◆ EXERCISE PROMPT
Look below for the line containing "The feutre (bleu)", then write out that line and every line after it to the end, exactly, minus the pictures.
———
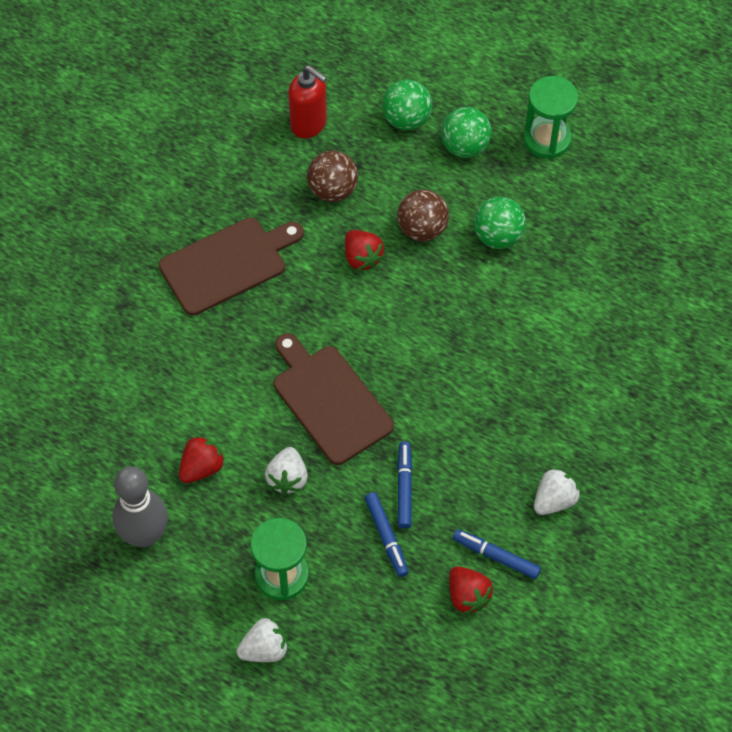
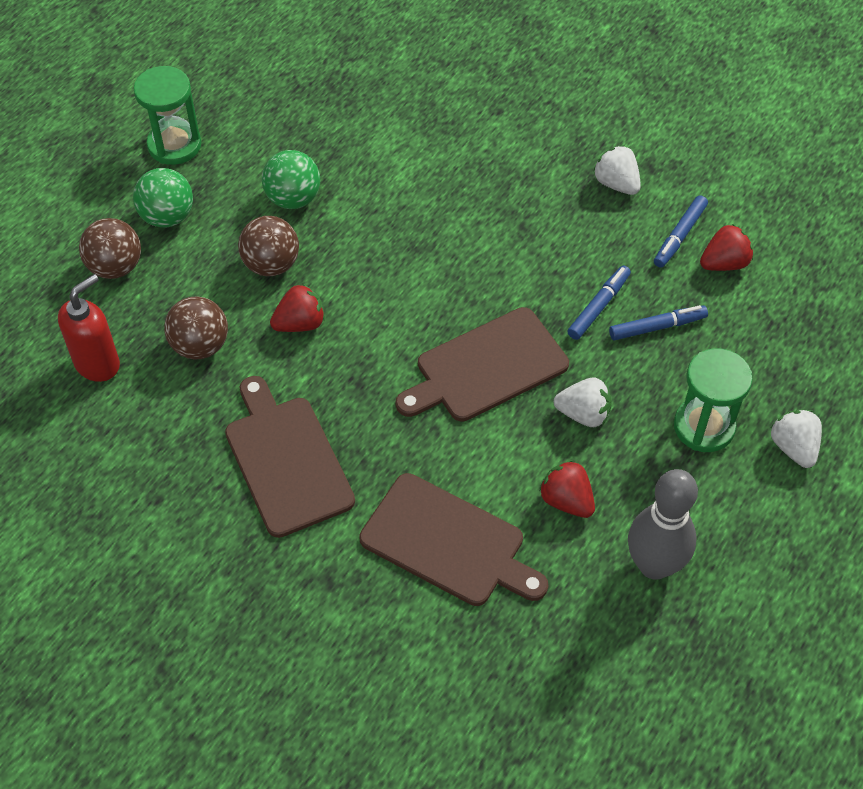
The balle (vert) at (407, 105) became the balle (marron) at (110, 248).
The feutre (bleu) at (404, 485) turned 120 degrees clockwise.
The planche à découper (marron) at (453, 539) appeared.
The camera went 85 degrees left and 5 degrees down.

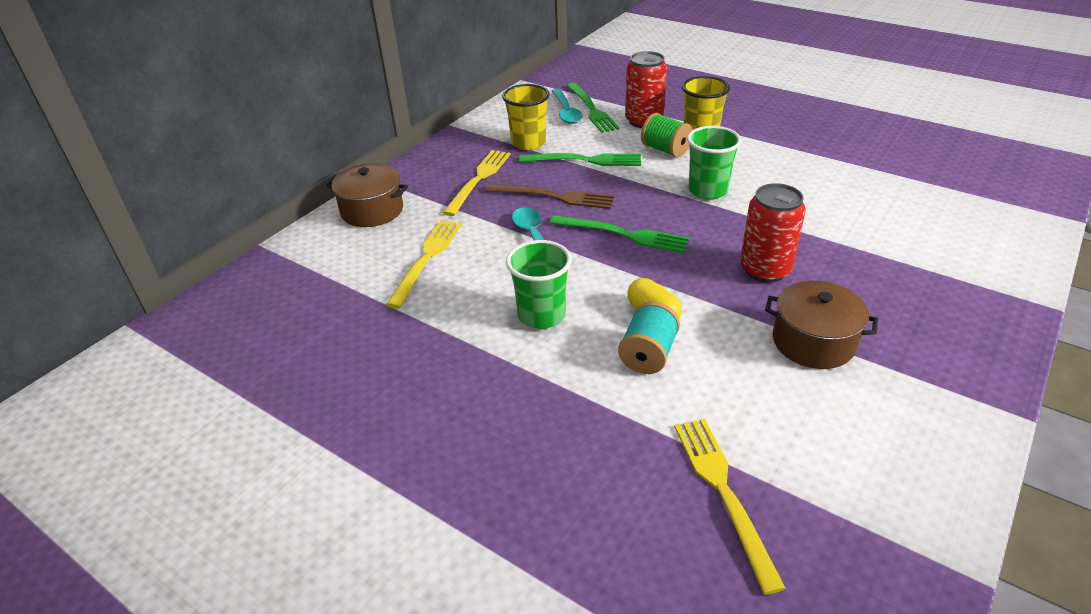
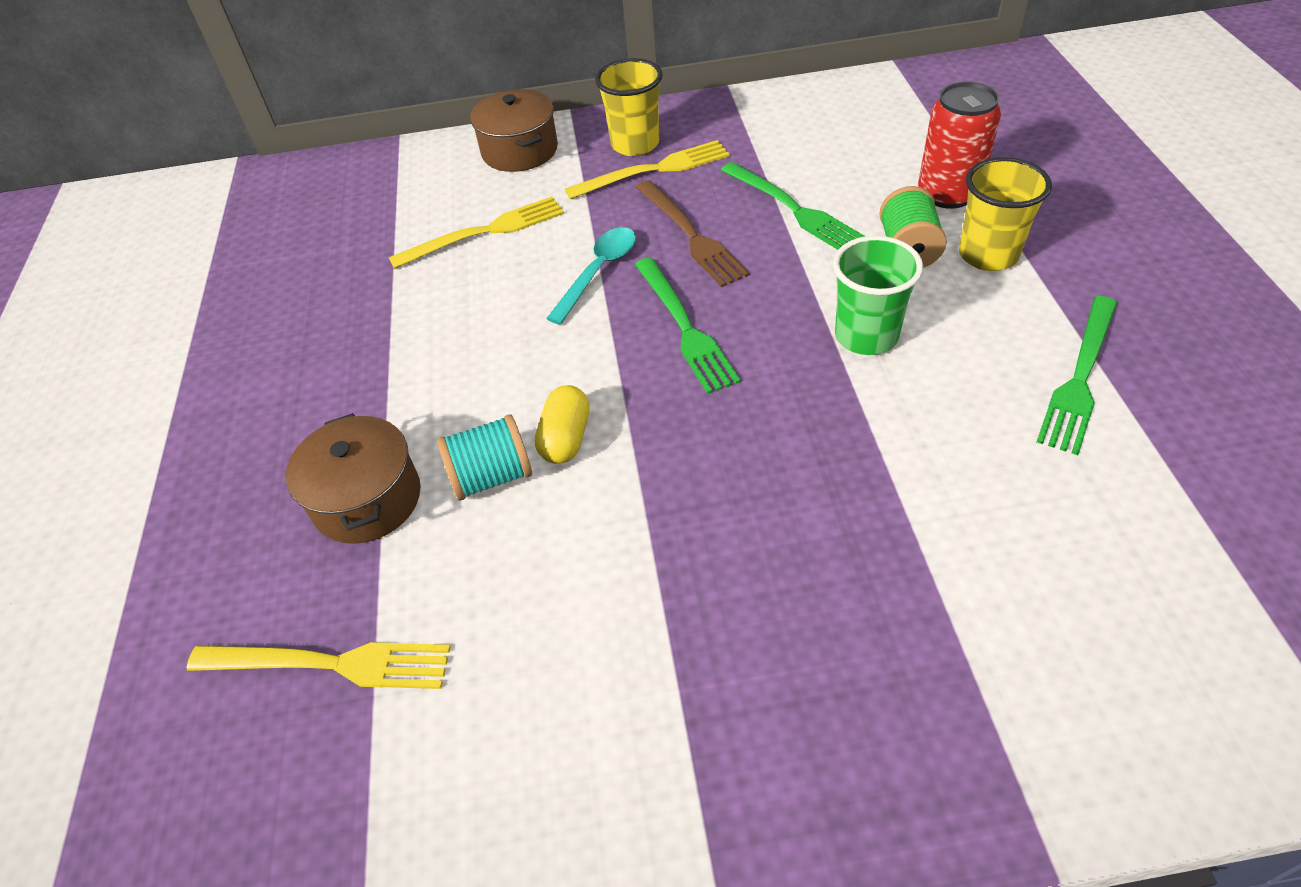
The fourchette (vert) moved from (593, 108) to (1077, 375).
The gobelet (jaune) moved from (526, 117) to (629, 107).
The cuillère (turquoise) at (567, 106) disappeared.
The canette (rouge) at (773, 233) disappeared.
The gobelet (vert) at (539, 284) disappeared.
The marmite (marron) moved from (821, 325) to (353, 478).
The fourchette (jaune) at (730, 506) turned 60 degrees clockwise.
The camera went 50 degrees right and 10 degrees up.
———
◆ COMPLETED EXERCISE
The feutre (bleu) at (404, 485) turned 120 degrees clockwise.
The planche à découper (marron) at (453, 539) appeared.
The camera went 85 degrees left and 5 degrees down.

The fourchette (vert) moved from (593, 108) to (1077, 375).
The gobelet (jaune) moved from (526, 117) to (629, 107).
The cuillère (turquoise) at (567, 106) disappeared.
The canette (rouge) at (773, 233) disappeared.
The gobelet (vert) at (539, 284) disappeared.
The marmite (marron) moved from (821, 325) to (353, 478).
The fourchette (jaune) at (730, 506) turned 60 degrees clockwise.
The camera went 50 degrees right and 10 degrees up.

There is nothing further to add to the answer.